=== THE DATA ===

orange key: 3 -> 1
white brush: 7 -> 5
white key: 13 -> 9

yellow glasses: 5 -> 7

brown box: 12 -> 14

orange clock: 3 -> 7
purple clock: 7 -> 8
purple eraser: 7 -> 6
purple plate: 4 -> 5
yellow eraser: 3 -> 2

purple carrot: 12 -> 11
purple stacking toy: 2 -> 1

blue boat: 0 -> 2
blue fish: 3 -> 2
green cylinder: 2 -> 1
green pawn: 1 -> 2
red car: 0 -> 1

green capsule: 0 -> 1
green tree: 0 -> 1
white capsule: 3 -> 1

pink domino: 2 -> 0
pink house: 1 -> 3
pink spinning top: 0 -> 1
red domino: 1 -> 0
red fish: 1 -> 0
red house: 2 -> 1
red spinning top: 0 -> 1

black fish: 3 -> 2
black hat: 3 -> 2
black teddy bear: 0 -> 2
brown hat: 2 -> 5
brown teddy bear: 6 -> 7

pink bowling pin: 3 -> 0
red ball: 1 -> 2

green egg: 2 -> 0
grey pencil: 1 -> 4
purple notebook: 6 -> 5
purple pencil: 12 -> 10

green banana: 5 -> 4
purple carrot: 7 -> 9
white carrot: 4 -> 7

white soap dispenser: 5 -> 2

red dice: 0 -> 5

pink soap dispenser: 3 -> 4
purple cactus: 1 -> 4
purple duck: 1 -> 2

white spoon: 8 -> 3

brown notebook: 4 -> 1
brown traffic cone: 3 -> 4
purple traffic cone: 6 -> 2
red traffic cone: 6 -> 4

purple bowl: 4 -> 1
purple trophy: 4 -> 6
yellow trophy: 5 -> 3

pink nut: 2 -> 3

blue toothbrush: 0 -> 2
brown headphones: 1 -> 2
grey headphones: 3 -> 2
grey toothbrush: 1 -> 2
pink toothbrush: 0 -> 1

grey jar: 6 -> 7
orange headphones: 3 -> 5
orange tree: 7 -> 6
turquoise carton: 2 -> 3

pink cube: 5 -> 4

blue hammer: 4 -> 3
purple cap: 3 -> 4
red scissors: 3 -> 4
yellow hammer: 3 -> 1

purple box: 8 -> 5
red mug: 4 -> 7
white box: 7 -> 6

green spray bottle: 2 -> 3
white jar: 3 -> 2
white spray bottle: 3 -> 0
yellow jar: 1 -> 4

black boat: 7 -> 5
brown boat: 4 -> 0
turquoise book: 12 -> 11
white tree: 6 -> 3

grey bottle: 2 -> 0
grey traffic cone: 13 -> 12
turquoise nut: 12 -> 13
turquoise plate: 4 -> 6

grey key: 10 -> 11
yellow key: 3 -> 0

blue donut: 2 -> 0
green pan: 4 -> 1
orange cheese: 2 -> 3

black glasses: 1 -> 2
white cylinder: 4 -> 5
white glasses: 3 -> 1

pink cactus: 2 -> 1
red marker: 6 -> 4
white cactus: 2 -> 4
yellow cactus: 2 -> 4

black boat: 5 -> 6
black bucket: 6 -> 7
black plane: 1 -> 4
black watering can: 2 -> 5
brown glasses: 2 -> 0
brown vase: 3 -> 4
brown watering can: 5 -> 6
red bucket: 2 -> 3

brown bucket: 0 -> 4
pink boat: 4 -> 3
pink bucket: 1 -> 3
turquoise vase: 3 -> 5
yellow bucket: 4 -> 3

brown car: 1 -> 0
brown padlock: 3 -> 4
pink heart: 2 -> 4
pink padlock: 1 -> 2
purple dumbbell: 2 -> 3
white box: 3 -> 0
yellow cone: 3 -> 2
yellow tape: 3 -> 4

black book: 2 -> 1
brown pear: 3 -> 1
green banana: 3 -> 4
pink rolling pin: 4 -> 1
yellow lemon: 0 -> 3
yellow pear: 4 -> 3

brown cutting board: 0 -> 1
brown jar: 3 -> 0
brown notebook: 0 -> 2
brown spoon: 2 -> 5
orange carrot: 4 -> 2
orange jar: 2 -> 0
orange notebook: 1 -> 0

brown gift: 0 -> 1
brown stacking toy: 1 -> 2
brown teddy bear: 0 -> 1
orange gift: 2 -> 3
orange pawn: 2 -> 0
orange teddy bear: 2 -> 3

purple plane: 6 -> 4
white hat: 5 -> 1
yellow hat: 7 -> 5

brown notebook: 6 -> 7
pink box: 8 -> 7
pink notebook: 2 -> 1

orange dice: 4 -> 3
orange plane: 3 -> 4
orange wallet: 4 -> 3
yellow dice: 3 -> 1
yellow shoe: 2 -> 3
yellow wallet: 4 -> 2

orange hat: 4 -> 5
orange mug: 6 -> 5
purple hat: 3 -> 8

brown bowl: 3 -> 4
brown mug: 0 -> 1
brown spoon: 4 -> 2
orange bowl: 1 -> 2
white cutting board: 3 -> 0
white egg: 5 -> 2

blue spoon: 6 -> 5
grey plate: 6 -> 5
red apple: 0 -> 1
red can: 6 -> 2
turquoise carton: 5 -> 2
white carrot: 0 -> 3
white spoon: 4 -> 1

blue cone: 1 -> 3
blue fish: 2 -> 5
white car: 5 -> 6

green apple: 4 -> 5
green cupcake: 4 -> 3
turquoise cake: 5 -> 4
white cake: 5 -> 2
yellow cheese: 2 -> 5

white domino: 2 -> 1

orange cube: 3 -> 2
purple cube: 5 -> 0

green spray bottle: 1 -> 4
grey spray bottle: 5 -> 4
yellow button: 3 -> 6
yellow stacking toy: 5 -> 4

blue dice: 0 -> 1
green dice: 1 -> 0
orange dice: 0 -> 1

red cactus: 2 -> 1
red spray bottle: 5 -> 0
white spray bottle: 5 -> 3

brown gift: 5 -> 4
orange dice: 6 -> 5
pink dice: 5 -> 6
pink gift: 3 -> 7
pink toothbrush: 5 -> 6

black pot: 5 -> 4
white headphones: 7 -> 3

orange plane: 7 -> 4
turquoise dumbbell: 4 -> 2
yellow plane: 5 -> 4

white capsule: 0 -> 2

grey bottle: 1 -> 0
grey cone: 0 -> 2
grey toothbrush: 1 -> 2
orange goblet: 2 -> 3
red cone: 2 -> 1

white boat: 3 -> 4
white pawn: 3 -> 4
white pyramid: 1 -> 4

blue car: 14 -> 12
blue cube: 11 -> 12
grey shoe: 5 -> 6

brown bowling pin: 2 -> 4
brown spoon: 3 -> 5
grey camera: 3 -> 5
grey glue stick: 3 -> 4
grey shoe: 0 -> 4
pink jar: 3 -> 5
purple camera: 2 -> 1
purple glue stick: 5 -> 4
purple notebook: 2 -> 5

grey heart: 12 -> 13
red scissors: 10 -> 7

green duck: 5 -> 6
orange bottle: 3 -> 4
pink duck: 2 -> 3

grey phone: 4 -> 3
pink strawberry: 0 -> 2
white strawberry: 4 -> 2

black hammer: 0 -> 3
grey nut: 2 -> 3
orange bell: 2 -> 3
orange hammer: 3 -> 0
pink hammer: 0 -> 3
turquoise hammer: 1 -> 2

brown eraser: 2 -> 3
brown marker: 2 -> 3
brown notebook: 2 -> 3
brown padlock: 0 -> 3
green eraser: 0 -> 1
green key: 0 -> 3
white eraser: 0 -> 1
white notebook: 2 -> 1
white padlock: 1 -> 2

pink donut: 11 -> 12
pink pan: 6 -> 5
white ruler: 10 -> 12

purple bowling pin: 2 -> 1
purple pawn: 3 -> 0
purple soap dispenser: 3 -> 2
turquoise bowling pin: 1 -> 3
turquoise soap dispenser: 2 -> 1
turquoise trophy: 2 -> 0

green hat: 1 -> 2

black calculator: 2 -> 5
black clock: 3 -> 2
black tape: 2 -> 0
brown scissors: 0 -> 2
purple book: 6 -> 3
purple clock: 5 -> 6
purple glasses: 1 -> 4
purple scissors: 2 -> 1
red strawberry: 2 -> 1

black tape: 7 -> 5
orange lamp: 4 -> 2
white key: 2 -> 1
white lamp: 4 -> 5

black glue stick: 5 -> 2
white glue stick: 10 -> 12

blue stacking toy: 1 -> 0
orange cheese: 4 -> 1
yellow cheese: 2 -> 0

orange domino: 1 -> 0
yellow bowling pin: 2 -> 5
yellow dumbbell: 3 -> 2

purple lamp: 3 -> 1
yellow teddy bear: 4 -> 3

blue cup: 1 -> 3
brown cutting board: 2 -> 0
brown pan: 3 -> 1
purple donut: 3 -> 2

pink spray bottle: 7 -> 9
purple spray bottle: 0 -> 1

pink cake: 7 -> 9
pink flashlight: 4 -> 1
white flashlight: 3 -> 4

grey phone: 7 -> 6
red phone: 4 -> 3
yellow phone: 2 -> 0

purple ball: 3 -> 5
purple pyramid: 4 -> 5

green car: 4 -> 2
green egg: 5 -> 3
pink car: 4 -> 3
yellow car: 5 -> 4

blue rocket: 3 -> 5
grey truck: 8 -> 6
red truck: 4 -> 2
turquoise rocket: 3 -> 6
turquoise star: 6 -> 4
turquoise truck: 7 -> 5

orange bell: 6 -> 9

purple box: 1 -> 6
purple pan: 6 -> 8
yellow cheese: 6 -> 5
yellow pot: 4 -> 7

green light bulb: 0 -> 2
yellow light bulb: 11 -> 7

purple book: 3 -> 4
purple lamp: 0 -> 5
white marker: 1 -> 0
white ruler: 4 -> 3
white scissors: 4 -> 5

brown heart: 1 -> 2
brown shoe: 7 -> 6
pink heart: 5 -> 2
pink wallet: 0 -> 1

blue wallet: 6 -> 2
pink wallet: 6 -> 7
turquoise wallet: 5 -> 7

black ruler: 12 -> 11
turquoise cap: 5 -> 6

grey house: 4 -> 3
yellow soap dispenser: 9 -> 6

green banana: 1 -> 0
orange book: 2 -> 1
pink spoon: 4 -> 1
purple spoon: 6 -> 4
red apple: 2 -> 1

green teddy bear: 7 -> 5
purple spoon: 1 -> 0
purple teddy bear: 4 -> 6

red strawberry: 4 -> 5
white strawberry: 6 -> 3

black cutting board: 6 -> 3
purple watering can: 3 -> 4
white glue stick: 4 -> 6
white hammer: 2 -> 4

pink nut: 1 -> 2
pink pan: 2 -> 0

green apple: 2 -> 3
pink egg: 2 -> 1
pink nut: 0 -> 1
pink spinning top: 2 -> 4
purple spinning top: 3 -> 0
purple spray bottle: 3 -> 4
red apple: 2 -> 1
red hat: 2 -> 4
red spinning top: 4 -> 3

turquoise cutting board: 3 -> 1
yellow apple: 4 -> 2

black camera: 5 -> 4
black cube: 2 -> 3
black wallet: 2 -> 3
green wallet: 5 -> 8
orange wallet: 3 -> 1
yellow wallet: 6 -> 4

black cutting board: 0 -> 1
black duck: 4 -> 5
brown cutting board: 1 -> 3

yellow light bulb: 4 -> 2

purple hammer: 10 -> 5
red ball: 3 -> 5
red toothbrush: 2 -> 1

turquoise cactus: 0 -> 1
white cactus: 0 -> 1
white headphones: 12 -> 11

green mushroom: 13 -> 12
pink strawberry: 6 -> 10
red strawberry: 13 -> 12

===

Using the entries above, find all lines with "cheese". Copy them.

# [OUTPUT BELOW]
orange cheese: 2 -> 3
yellow cheese: 2 -> 5
orange cheese: 4 -> 1
yellow cheese: 2 -> 0
yellow cheese: 6 -> 5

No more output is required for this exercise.